──────── PROVIDED INFORMATION
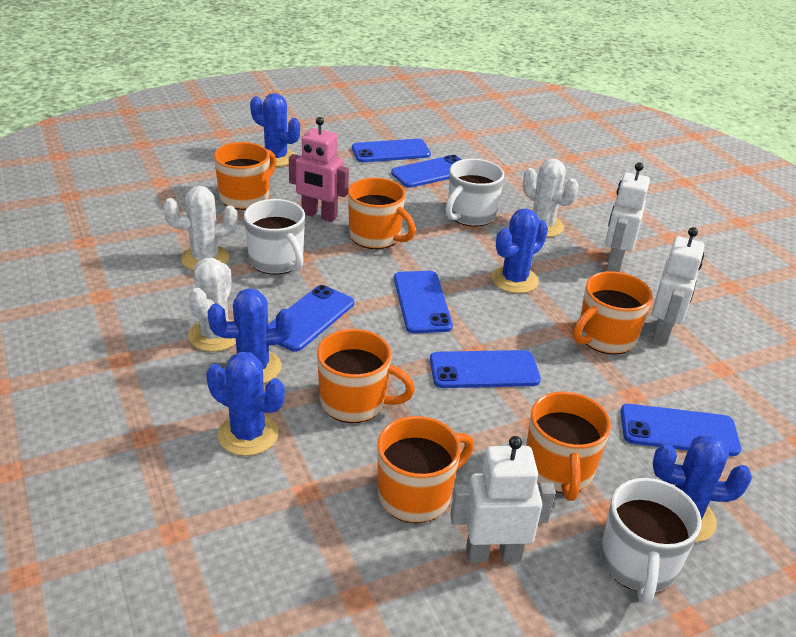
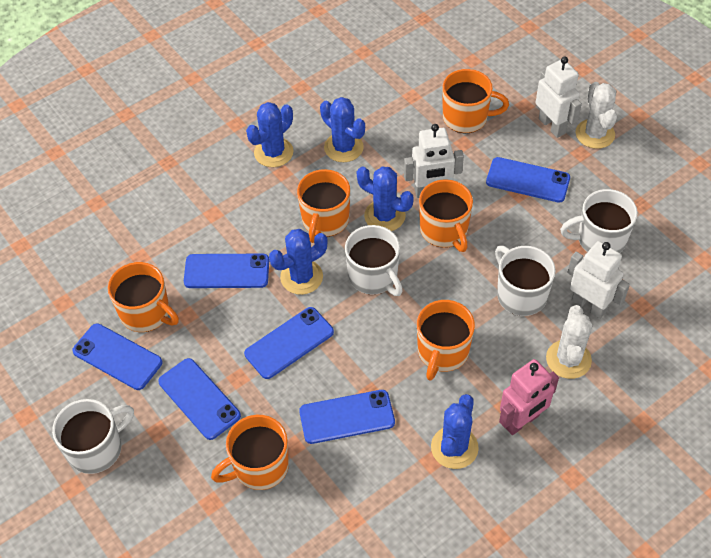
white cactus: 3 -> 2
white mug: 3 -> 4

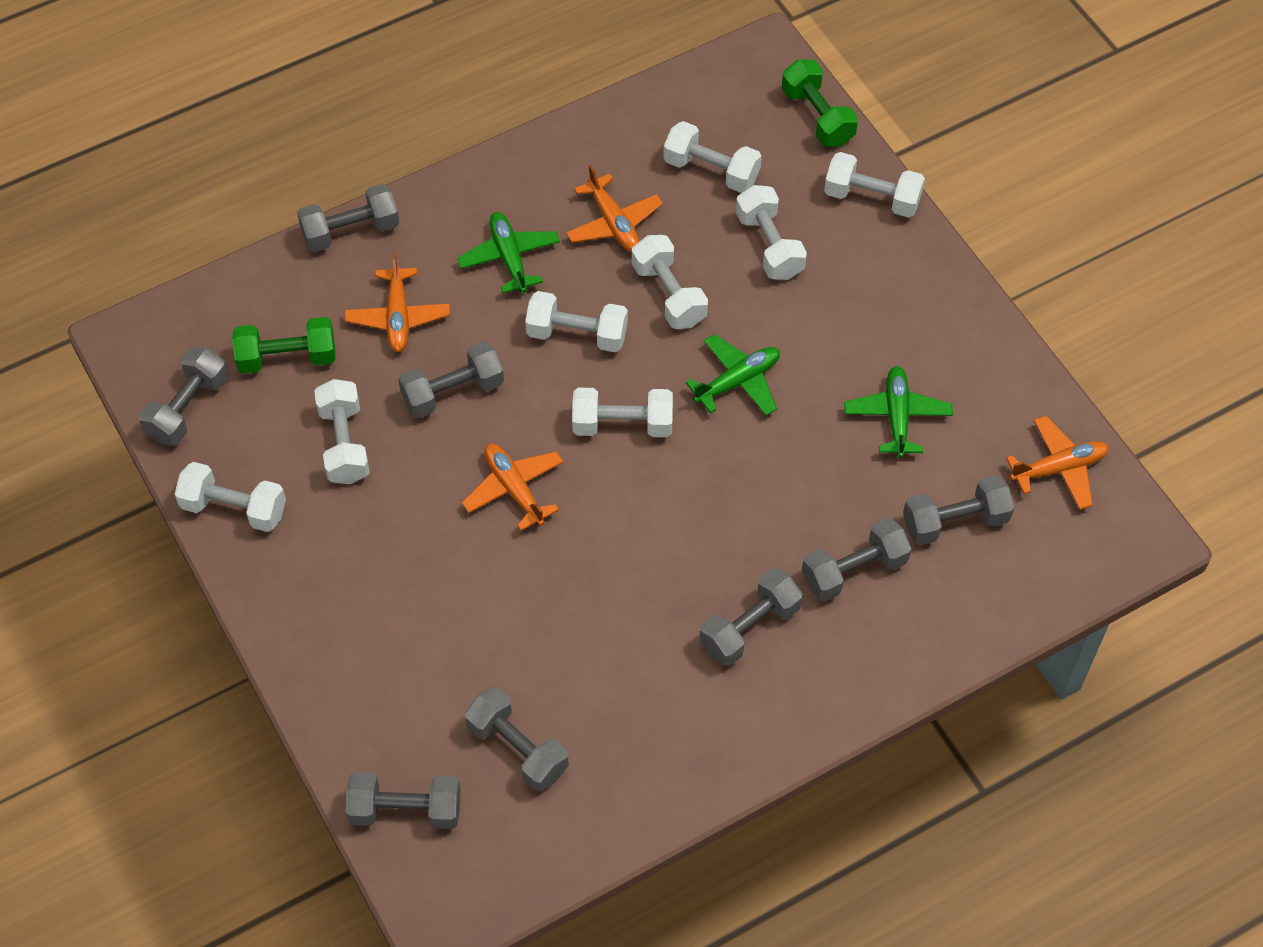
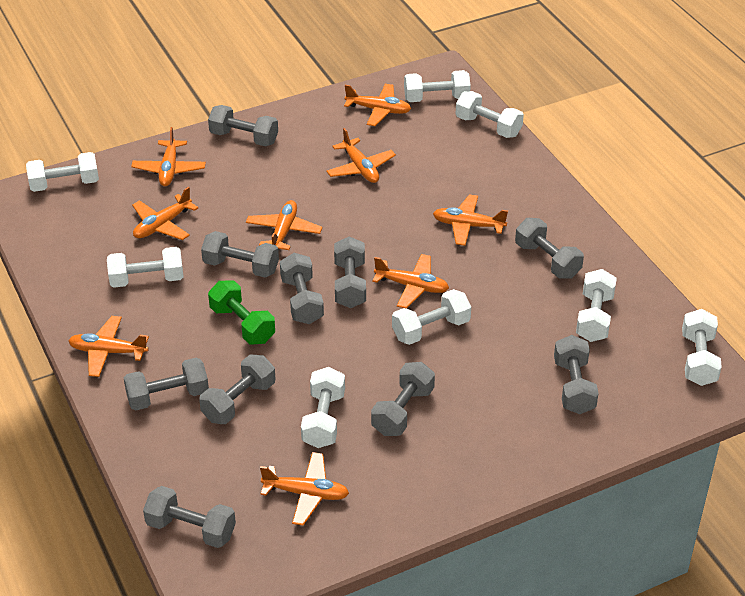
green dumbbell: 2 -> 1
green plane: 3 -> 0
grey dumbbell: 8 -> 10
orange plane: 4 -> 9

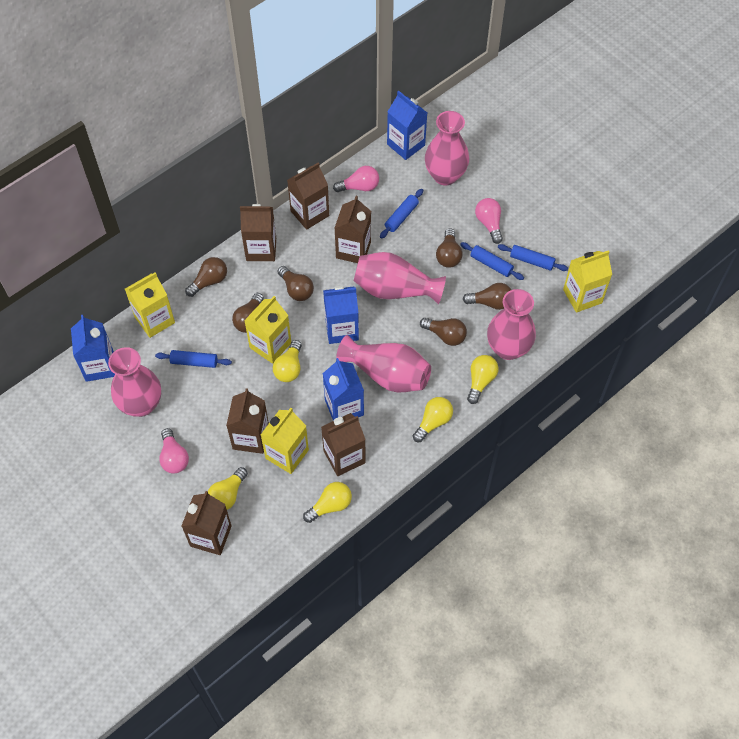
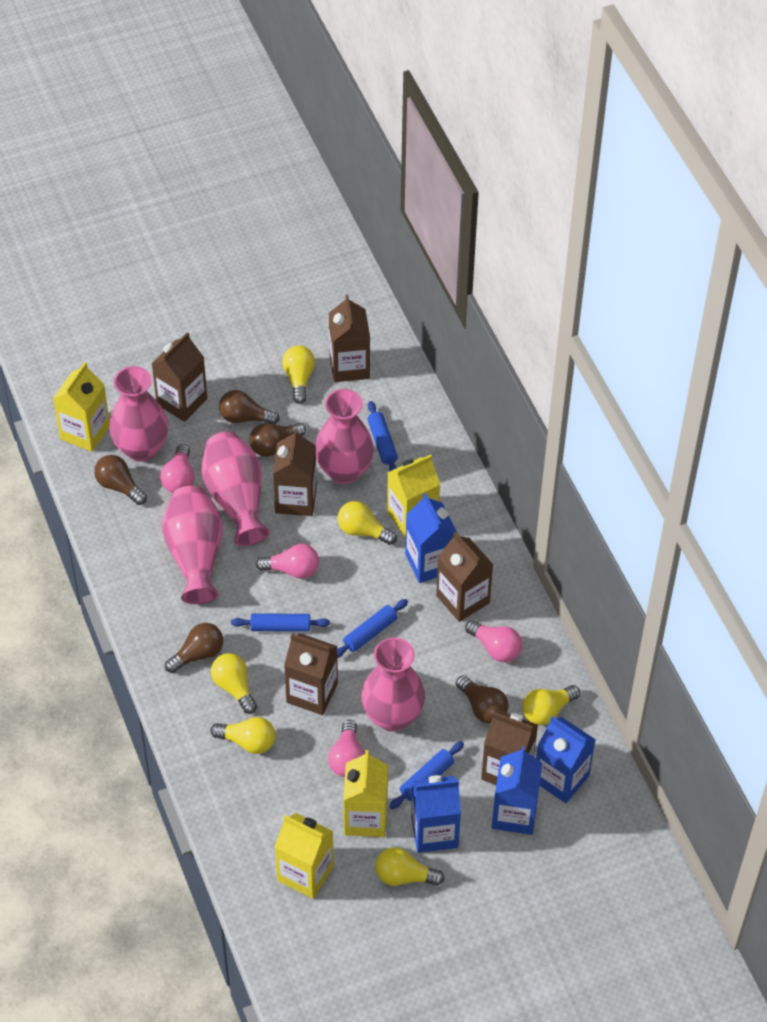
brown light bulb: 6 -> 5
pink light bulb: 3 -> 4
yellow light bulb: 5 -> 6

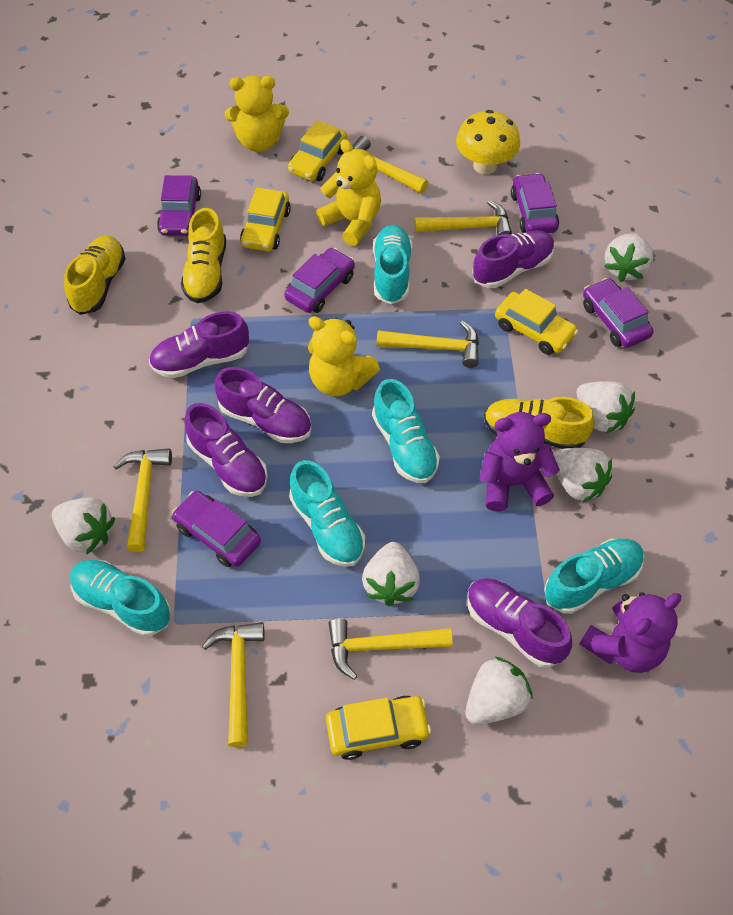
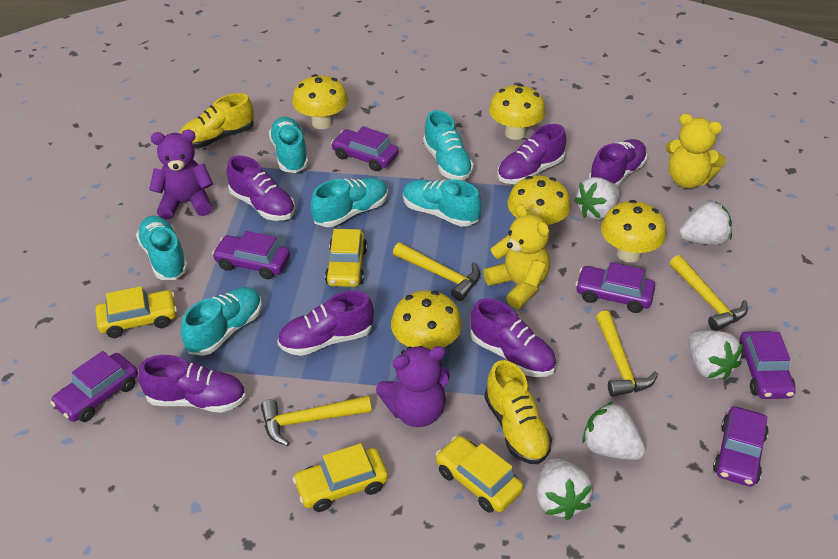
purple car: 5 -> 6
purple shoe: 5 -> 6
turquoise shoe: 5 -> 6
white strawberry: 6 -> 5
yellow hammer: 6 -> 4
yellow mushroom: 1 -> 5
yellow shoe: 3 -> 2
yellow teddy bear: 3 -> 2

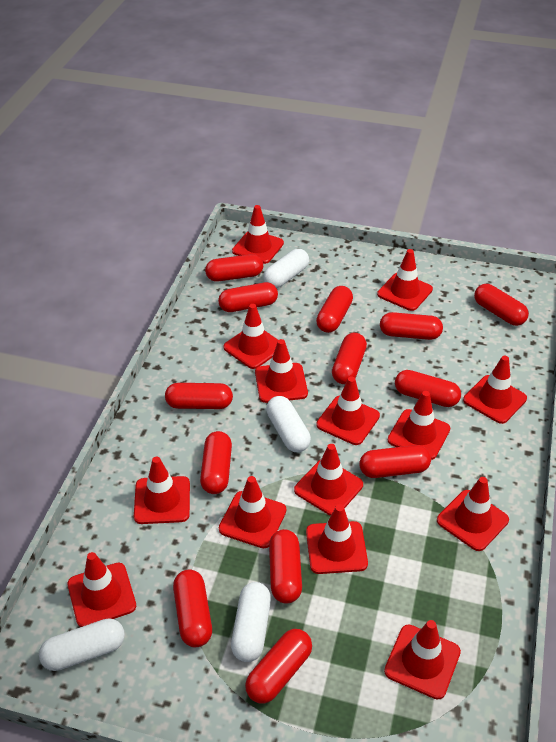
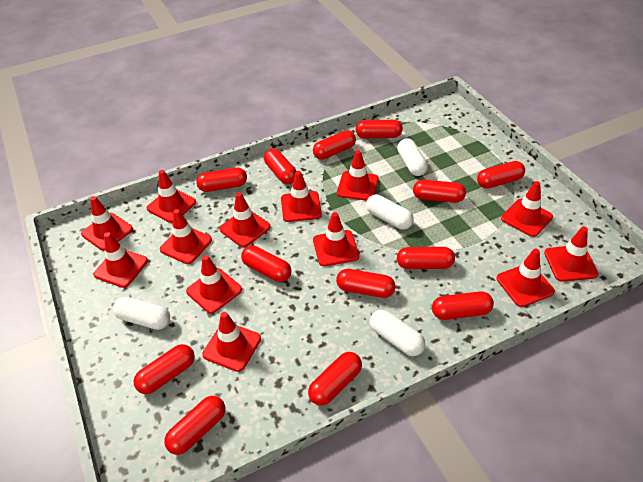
red traffic cone: 14 -> 13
────────────────
**WHAT THE TASK ASKS**
What is needed is an exact restatement of every line from the line containing "brown light bulb: 6 -> 5" through the last line of the records, minus any pictures.

**WRITTEN SOLUTION**
brown light bulb: 6 -> 5
pink light bulb: 3 -> 4
yellow light bulb: 5 -> 6

purple car: 5 -> 6
purple shoe: 5 -> 6
turquoise shoe: 5 -> 6
white strawberry: 6 -> 5
yellow hammer: 6 -> 4
yellow mushroom: 1 -> 5
yellow shoe: 3 -> 2
yellow teddy bear: 3 -> 2

red traffic cone: 14 -> 13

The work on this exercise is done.